— START DATASET ENTRIES —
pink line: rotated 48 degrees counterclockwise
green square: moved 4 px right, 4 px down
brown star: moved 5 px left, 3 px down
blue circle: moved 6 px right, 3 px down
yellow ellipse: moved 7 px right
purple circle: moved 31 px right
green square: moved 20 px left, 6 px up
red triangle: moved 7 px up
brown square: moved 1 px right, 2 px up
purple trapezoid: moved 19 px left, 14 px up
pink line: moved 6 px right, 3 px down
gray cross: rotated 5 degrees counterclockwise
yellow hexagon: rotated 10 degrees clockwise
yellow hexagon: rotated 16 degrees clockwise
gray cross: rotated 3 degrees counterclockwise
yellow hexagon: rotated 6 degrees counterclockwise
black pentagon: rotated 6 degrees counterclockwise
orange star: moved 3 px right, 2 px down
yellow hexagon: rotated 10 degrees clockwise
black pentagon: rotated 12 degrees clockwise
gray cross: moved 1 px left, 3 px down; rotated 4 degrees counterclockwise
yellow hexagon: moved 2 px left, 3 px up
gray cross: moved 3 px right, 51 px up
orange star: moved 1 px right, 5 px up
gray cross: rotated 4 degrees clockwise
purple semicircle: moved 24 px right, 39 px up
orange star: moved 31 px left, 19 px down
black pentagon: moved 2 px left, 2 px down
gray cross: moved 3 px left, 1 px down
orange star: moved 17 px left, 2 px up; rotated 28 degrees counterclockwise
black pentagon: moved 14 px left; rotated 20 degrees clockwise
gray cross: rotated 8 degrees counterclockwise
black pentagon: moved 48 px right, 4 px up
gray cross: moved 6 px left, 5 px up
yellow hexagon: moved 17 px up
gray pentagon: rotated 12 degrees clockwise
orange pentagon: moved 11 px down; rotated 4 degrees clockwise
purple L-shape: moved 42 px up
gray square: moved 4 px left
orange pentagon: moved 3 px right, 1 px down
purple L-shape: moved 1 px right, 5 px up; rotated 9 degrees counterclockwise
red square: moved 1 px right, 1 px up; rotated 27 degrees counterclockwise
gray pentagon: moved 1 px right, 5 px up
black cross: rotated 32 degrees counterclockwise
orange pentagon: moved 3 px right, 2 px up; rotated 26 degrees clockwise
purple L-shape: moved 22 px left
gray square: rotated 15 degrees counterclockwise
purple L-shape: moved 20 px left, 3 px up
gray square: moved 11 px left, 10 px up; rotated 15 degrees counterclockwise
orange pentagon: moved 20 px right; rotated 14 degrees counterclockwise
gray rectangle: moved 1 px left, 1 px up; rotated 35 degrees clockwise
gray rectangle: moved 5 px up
— END DATASET ENTRIES —
**PROBLEM STATEMENT:** Please copy the items word for word, beginning with the first one and stopping after the line that contains "yellow hexagon: rotated 6".

**RESPONSE TO THIS TASK:**
pink line: rotated 48 degrees counterclockwise
green square: moved 4 px right, 4 px down
brown star: moved 5 px left, 3 px down
blue circle: moved 6 px right, 3 px down
yellow ellipse: moved 7 px right
purple circle: moved 31 px right
green square: moved 20 px left, 6 px up
red triangle: moved 7 px up
brown square: moved 1 px right, 2 px up
purple trapezoid: moved 19 px left, 14 px up
pink line: moved 6 px right, 3 px down
gray cross: rotated 5 degrees counterclockwise
yellow hexagon: rotated 10 degrees clockwise
yellow hexagon: rotated 16 degrees clockwise
gray cross: rotated 3 degrees counterclockwise
yellow hexagon: rotated 6 degrees counterclockwise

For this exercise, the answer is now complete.